## Recorded information

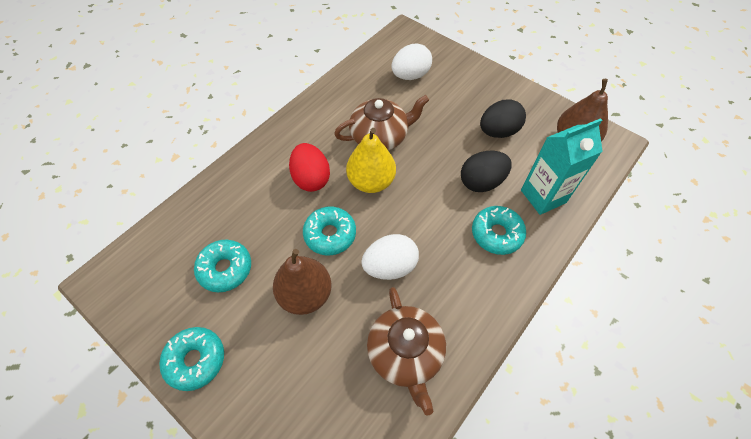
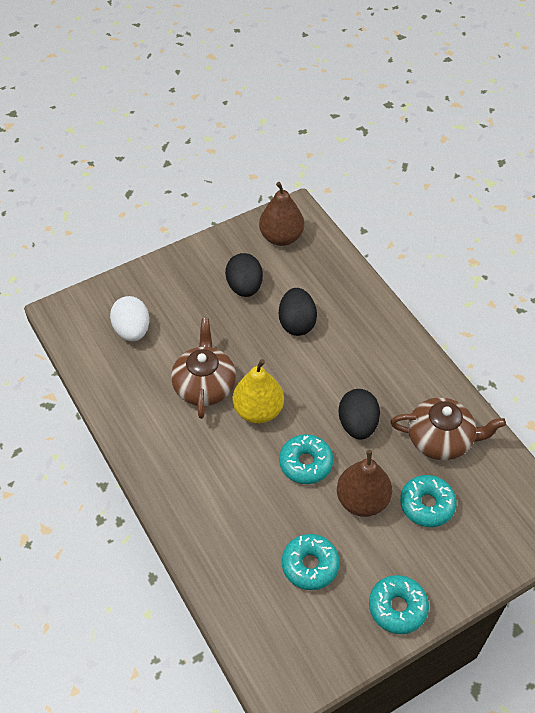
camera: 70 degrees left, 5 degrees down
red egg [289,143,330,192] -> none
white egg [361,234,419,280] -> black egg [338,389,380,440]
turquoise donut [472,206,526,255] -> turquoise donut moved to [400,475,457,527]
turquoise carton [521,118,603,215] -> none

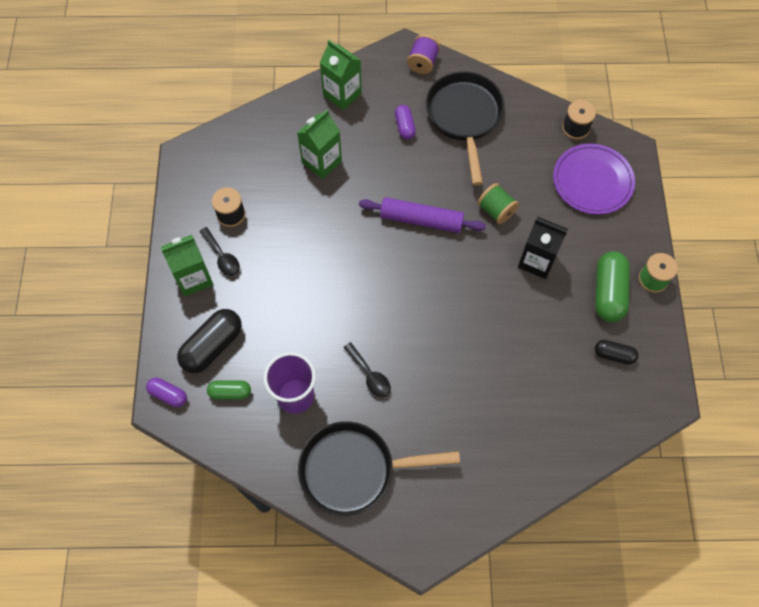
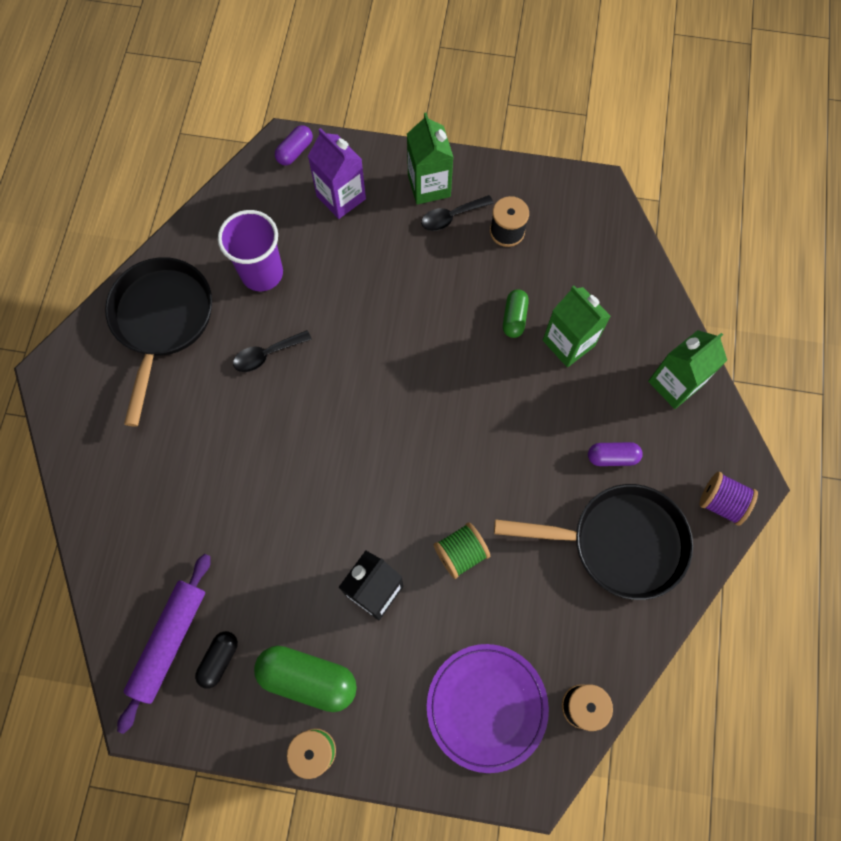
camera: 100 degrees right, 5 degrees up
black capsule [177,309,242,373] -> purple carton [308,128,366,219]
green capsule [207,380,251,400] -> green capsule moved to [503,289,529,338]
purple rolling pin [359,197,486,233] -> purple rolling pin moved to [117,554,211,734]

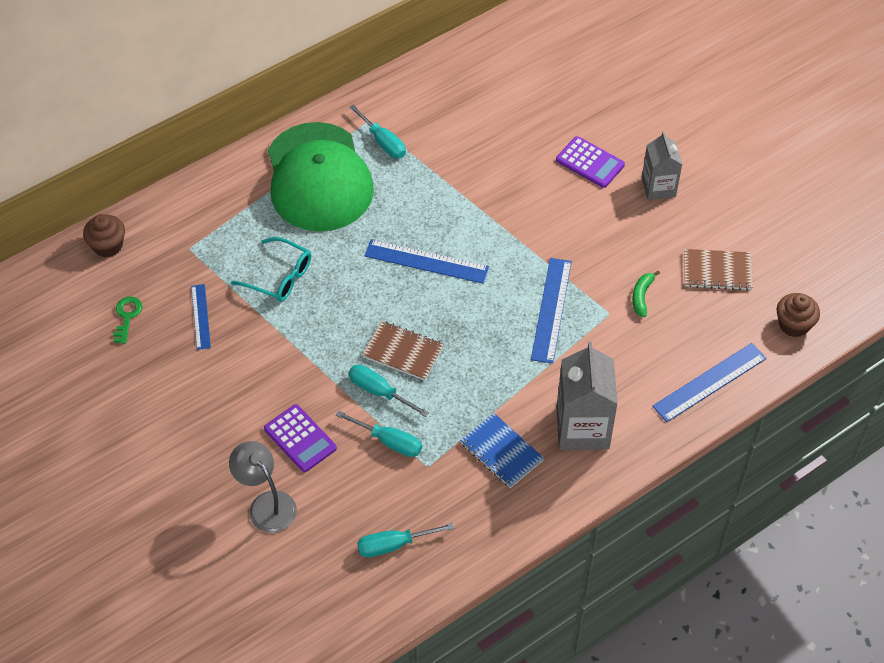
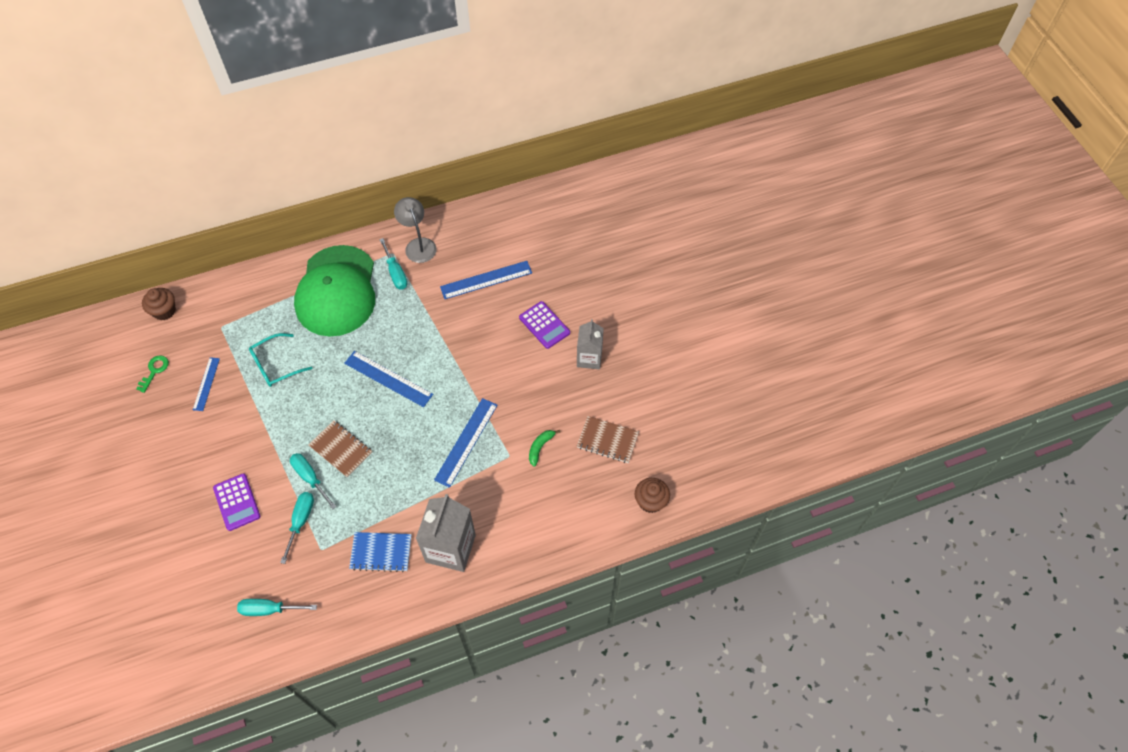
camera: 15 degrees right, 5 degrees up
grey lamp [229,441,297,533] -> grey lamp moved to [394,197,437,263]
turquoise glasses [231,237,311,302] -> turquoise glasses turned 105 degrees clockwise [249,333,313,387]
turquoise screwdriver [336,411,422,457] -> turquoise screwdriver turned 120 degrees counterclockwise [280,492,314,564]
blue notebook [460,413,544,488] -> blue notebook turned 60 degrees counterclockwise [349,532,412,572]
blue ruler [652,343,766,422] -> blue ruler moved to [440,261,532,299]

---

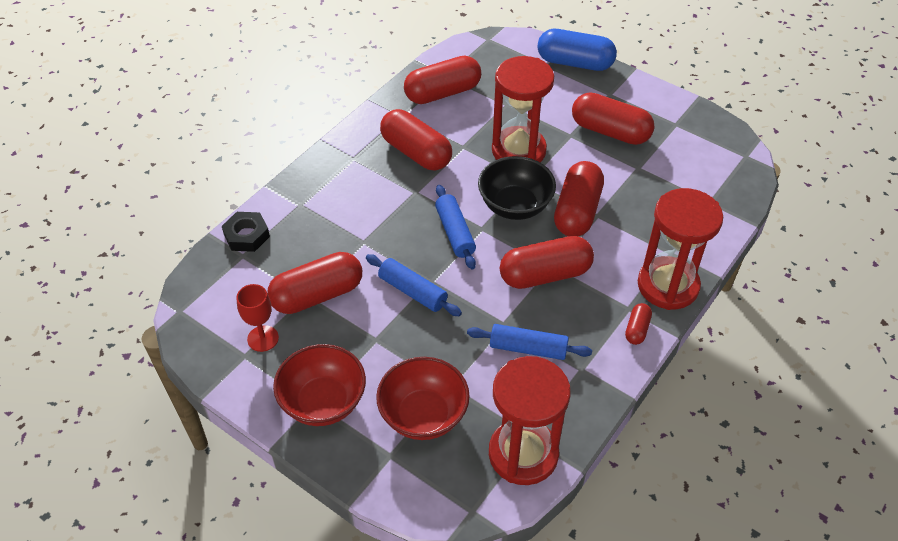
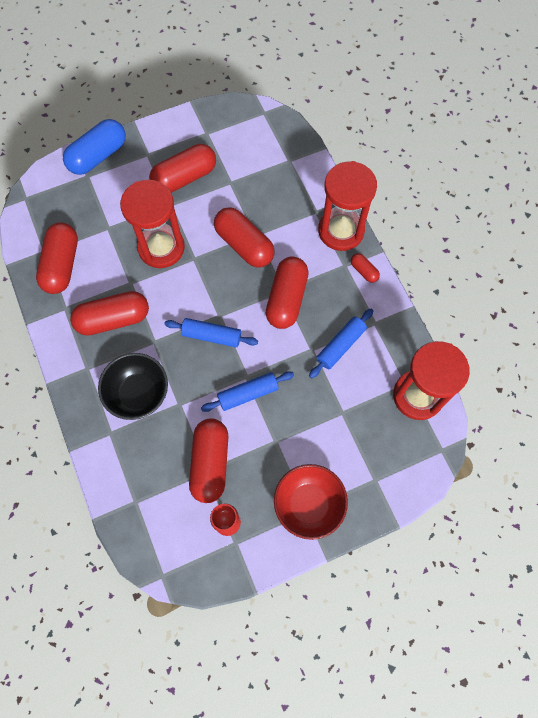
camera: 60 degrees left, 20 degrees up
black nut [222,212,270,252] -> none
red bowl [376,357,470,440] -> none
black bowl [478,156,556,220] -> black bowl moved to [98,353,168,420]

## What you have to do
Reproduce the records above exactly, but only from the line with "camera: 70 degrees left, 5 degrees down" up to and including the line with "camera: 100 degrees right, 5 degrees up". Leave the pictures out.

## Written response
camera: 70 degrees left, 5 degrees down
red egg [289,143,330,192] -> none
white egg [361,234,419,280] -> black egg [338,389,380,440]
turquoise donut [472,206,526,255] -> turquoise donut moved to [400,475,457,527]
turquoise carton [521,118,603,215] -> none

camera: 100 degrees right, 5 degrees up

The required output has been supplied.